Provided records Block Start

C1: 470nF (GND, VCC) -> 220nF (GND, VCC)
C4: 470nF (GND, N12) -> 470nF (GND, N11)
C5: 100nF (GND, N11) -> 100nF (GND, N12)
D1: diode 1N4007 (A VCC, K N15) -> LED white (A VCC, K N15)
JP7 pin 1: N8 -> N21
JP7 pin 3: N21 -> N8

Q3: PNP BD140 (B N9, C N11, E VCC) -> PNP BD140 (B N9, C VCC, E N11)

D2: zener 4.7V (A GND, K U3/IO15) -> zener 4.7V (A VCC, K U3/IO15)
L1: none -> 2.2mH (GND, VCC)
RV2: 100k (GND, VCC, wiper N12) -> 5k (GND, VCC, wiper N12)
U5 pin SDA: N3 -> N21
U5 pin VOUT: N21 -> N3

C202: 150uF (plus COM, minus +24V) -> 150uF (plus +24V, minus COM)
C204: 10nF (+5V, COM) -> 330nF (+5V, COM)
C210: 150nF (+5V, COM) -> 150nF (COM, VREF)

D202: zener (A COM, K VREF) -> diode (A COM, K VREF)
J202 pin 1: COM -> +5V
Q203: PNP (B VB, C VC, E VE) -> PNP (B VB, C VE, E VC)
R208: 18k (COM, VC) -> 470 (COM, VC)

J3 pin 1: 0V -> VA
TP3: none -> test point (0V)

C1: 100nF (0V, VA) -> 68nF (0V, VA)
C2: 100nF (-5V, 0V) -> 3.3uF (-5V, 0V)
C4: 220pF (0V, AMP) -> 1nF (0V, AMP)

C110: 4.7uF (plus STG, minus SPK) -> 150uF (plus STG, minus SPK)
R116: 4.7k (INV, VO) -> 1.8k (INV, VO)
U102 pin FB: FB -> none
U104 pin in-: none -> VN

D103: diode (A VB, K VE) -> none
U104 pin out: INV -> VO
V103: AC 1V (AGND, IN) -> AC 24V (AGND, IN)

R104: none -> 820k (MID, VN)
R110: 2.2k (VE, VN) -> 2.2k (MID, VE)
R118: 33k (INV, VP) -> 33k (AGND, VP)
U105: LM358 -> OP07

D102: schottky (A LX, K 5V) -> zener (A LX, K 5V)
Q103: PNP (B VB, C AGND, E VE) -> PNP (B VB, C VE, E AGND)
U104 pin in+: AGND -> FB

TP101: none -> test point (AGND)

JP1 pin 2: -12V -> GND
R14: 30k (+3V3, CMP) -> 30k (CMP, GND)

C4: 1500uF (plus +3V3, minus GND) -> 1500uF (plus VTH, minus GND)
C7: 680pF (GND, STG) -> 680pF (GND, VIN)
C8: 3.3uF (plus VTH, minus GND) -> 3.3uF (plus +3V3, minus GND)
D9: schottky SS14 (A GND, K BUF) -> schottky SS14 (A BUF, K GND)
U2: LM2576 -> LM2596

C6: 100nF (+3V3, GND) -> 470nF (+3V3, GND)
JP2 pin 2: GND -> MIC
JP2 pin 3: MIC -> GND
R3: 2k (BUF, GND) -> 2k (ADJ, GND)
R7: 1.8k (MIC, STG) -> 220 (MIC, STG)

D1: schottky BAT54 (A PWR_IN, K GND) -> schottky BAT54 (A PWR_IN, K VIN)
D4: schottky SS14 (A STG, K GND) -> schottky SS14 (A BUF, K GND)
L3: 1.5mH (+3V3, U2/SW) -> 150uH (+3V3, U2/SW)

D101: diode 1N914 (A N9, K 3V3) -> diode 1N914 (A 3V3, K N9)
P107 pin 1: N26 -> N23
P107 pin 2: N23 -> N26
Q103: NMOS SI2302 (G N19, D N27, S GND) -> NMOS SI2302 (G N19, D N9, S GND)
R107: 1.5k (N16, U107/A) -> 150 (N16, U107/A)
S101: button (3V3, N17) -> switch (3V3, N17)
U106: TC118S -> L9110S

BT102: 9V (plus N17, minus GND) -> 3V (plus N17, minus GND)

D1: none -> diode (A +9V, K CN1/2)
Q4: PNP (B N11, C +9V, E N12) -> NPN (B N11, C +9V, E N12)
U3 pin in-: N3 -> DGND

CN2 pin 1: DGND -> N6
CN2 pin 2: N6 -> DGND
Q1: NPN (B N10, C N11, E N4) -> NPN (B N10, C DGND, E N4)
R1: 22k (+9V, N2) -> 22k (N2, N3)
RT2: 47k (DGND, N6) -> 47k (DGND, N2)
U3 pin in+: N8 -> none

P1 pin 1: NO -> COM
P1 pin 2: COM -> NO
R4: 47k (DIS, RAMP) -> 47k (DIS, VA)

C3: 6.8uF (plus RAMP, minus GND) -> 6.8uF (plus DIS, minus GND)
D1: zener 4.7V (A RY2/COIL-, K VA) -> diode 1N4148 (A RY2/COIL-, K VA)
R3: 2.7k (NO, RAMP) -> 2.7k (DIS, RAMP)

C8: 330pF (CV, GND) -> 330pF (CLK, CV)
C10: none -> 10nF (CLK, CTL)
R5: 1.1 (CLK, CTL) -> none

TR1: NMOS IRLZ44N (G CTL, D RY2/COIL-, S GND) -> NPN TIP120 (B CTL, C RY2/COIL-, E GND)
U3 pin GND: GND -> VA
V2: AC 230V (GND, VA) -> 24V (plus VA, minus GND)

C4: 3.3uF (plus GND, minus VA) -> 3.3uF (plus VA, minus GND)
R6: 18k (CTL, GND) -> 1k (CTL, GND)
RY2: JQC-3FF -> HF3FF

Provided records Block End

Task item.
Above are records; repeat only the lines starting at the line with "C4: 1500uF (plus" and ending at the line with "R3: 2k (BUF, GND) -> 2k (ADJ, GND)", exactly as they appear, both included.

Expected output.
C4: 1500uF (plus +3V3, minus GND) -> 1500uF (plus VTH, minus GND)
C7: 680pF (GND, STG) -> 680pF (GND, VIN)
C8: 3.3uF (plus VTH, minus GND) -> 3.3uF (plus +3V3, minus GND)
D9: schottky SS14 (A GND, K BUF) -> schottky SS14 (A BUF, K GND)
U2: LM2576 -> LM2596

C6: 100nF (+3V3, GND) -> 470nF (+3V3, GND)
JP2 pin 2: GND -> MIC
JP2 pin 3: MIC -> GND
R3: 2k (BUF, GND) -> 2k (ADJ, GND)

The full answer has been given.